▶ [Assigned task]:
If pictures appear in the lines below, skip them and copy exactly the lines from the one containing "black ellipse: (67, 84) -> (217, 99), moved" through the one containing "pink arrow: (22, 82) -> (34, 135), turned 60", and nothing else.

Supplied data below:

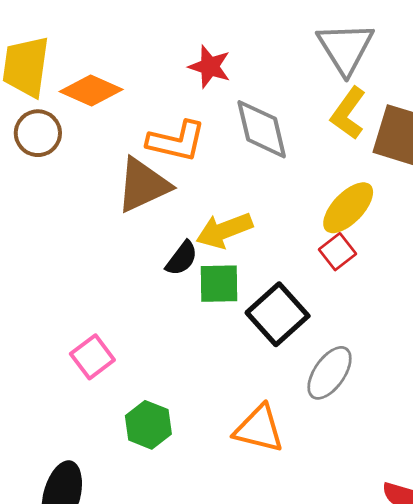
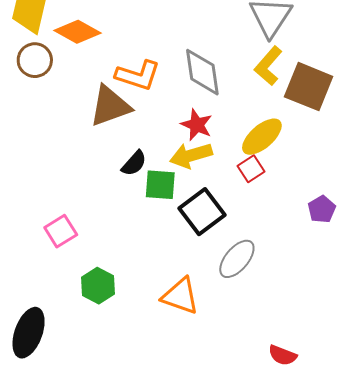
red star: (210, 67) -> (197, 125), moved
yellow arrow: (224, 230) -> (191, 155), moved

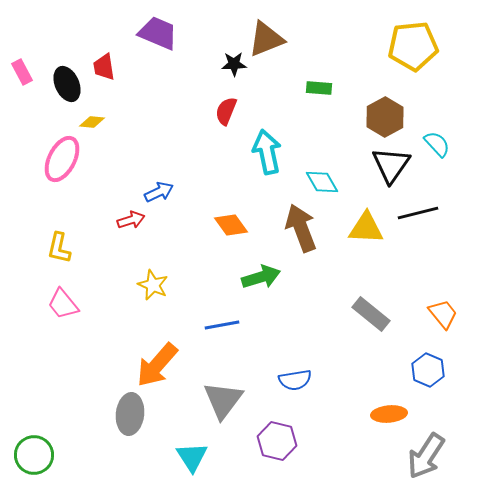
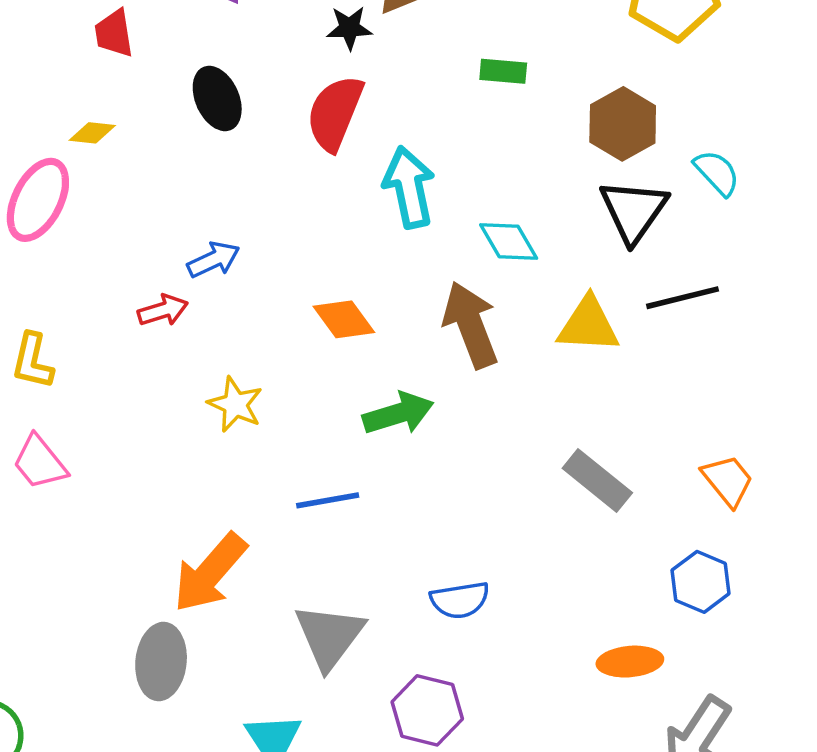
black ellipse: (67, 84) -> (217, 99), moved
red semicircle: (226, 111) -> (335, 113), size x1.5
yellow star: (153, 285) -> (235, 404), moved

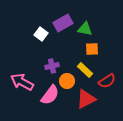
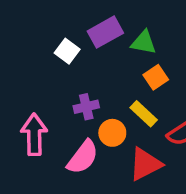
orange square: (92, 49) -> (156, 77), turned -32
pink arrow: (22, 82) -> (34, 135), turned 60

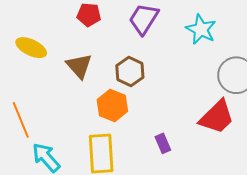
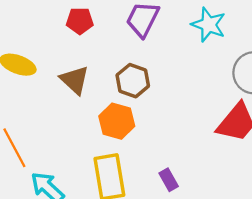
purple rectangle: (163, 143) -> (169, 180), moved

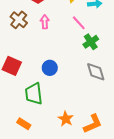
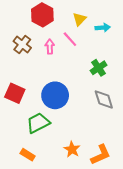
pink line: (79, 23) -> (70, 39), moved
blue circle: (50, 68) -> (55, 95), size x1.6
green trapezoid: (34, 94) -> (38, 123), turned 70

End of Supplied data.

▶ [Written response]:
black ellipse: (67, 84) -> (217, 99), moved
red semicircle: (226, 111) -> (335, 113), size x1.5
yellow star: (153, 285) -> (235, 404), moved

orange square: (92, 49) -> (156, 77), turned -32
pink arrow: (22, 82) -> (34, 135), turned 60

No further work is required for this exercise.